"""

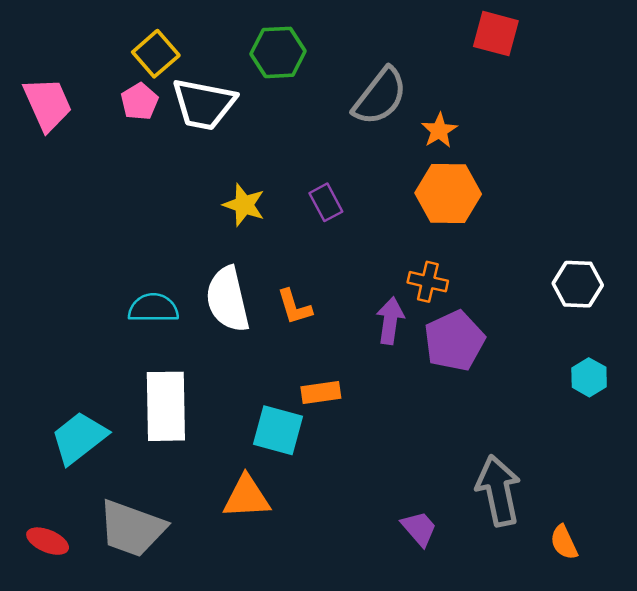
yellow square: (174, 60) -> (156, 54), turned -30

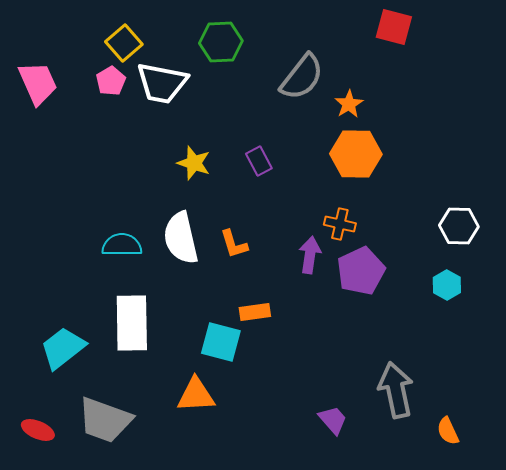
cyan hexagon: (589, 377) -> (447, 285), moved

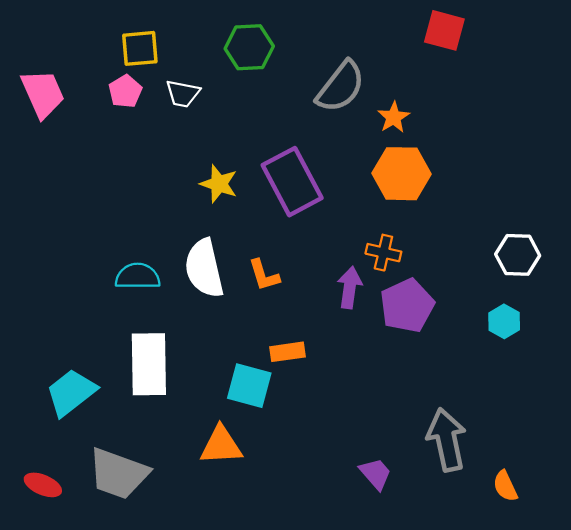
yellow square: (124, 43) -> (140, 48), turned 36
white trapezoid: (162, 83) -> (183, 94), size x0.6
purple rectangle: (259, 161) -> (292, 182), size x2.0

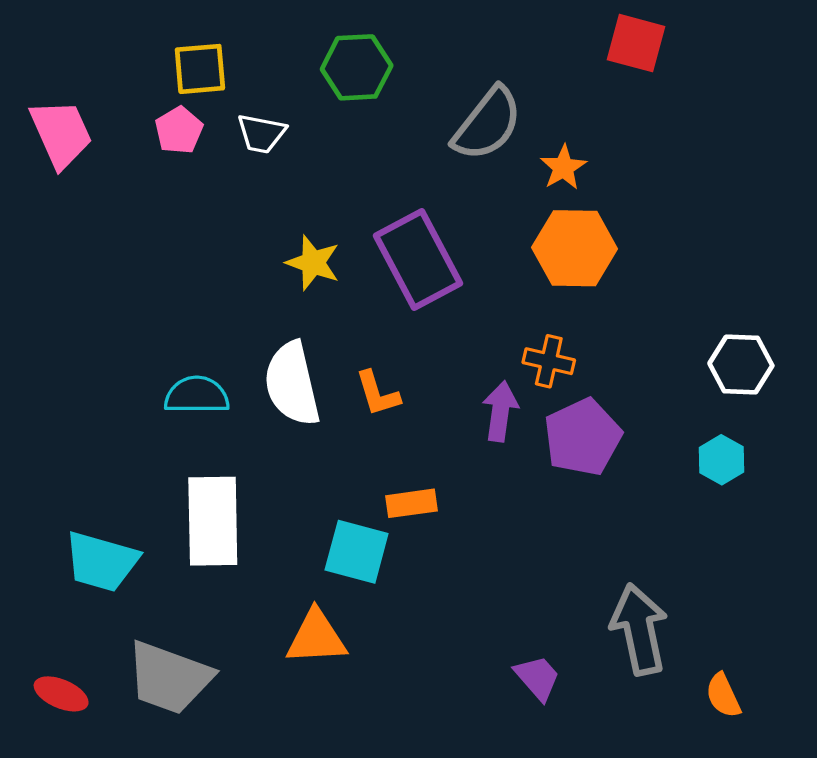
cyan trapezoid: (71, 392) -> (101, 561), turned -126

"""

Work to complete:
Within the material, find all lines that hold the word "size" and show them.

Result:
white trapezoid: (162, 83) -> (183, 94), size x0.6
purple rectangle: (259, 161) -> (292, 182), size x2.0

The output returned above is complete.